Repeat the rows from the line with "18: 7:41 -> 7:45" to the line with "66: 1:21 -> 4:21", including both of those lines, and leave the pictures out of your answer.
━━━━━ Available records
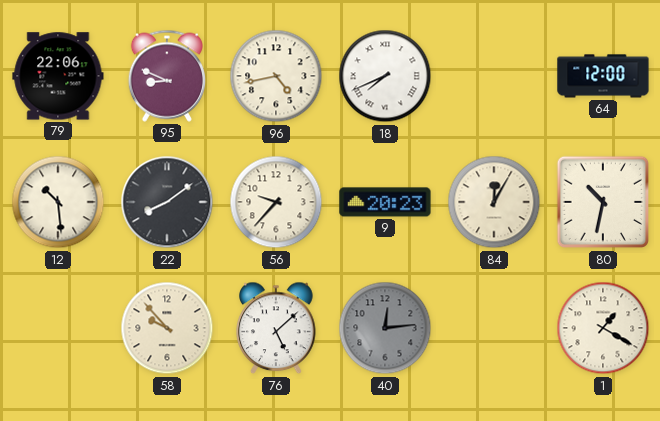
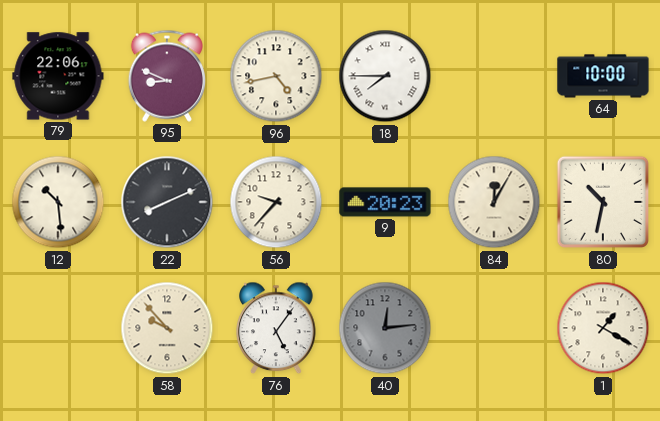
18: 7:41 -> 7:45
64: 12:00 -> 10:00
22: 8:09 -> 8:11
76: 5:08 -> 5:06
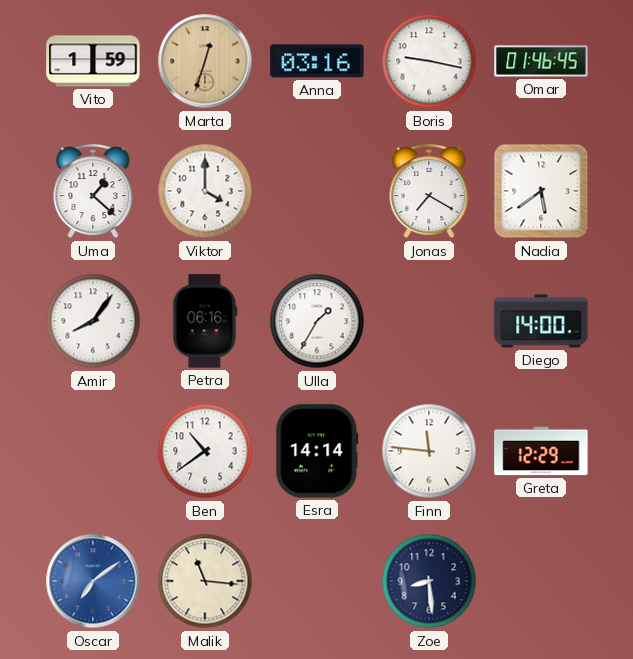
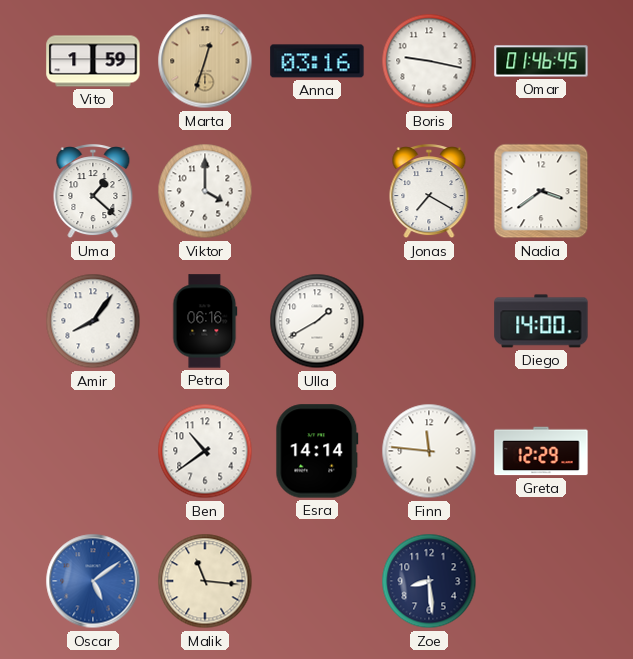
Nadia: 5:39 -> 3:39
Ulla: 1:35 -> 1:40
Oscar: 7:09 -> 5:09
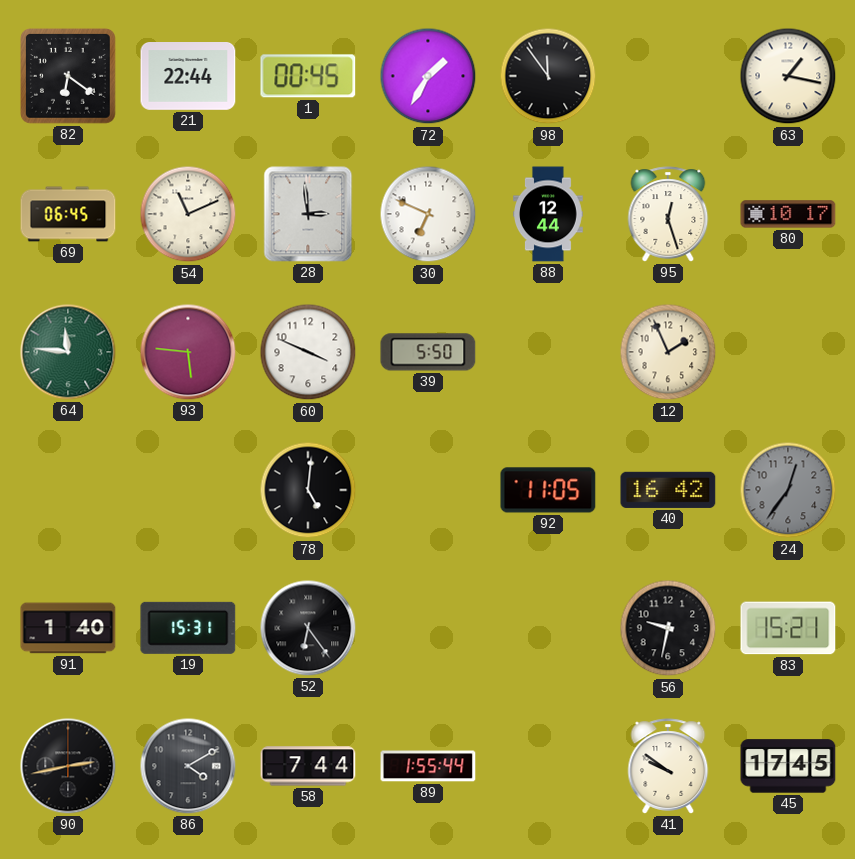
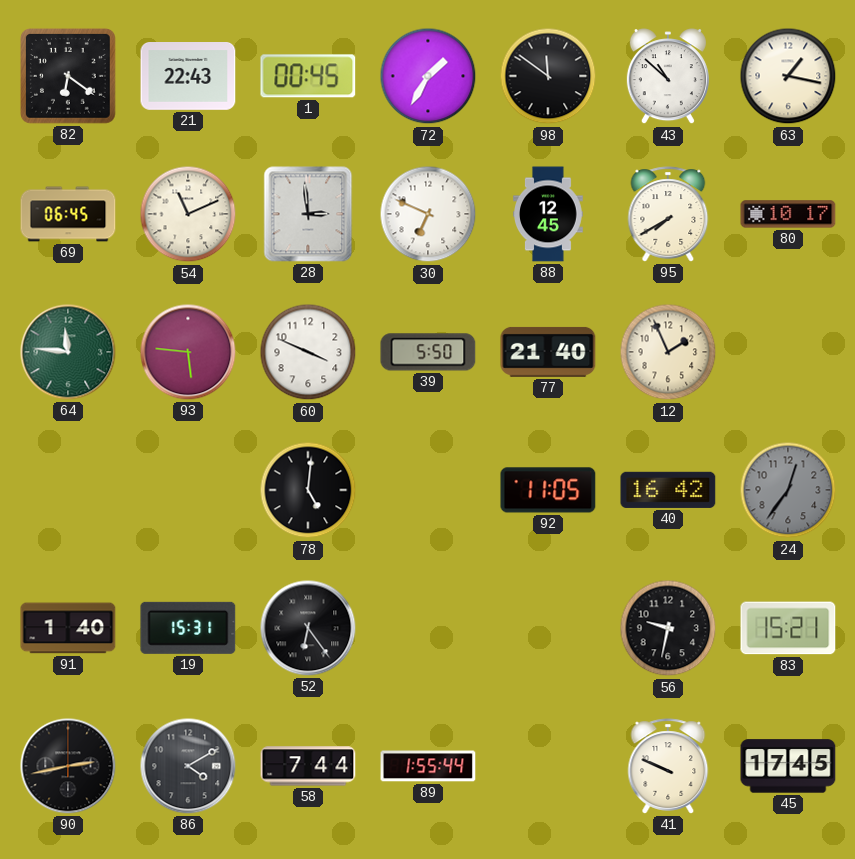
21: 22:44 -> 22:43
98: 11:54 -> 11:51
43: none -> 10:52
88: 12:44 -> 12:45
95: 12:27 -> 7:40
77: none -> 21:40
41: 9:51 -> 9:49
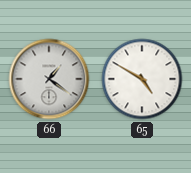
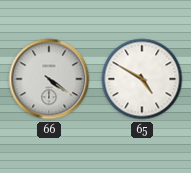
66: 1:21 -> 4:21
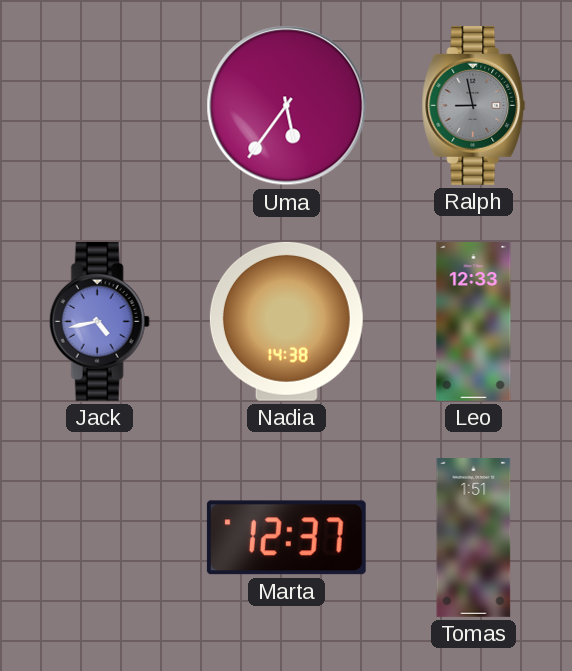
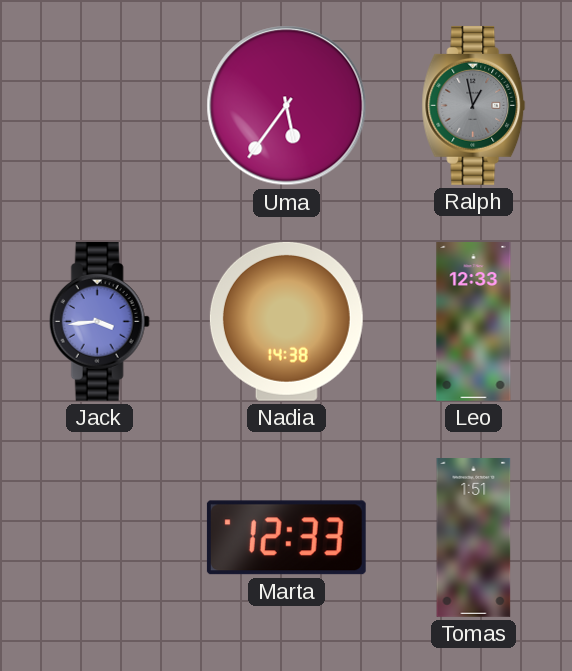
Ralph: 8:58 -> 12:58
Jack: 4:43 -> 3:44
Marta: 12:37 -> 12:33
━━━━━━━━━━
━━━━━ Available records
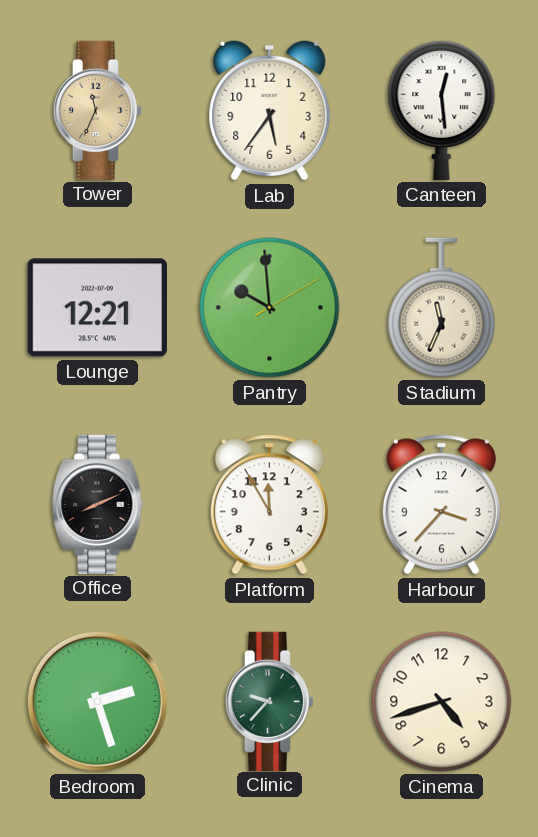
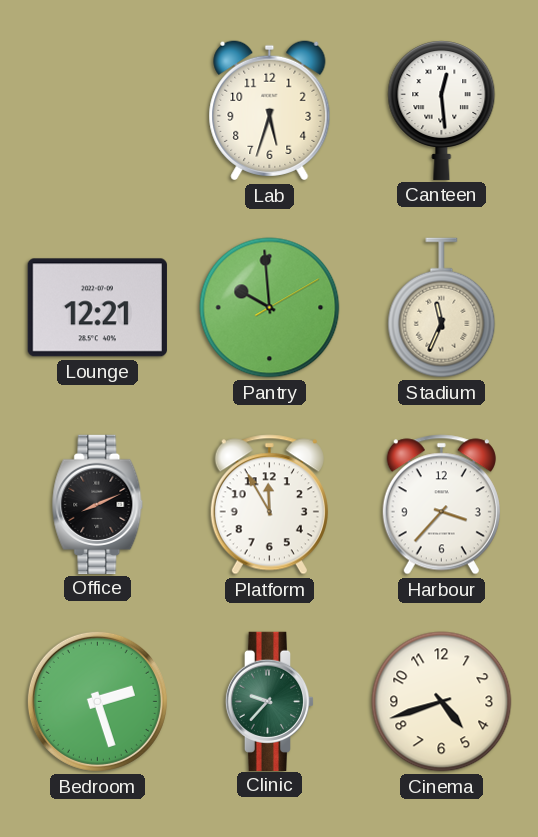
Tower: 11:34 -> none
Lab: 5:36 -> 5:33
━━━━━━━━━━
_Complete output_:
18: 7:41 -> 7:45
64: 12:00 -> 10:00
22: 8:09 -> 8:11
76: 5:08 -> 5:06
Nadia: 5:39 -> 3:39
Ulla: 1:35 -> 1:40
Oscar: 7:09 -> 5:09
21: 22:44 -> 22:43
98: 11:54 -> 11:51
43: none -> 10:52
88: 12:44 -> 12:45
95: 12:27 -> 7:40
77: none -> 21:40
41: 9:51 -> 9:49
66: 1:21 -> 4:21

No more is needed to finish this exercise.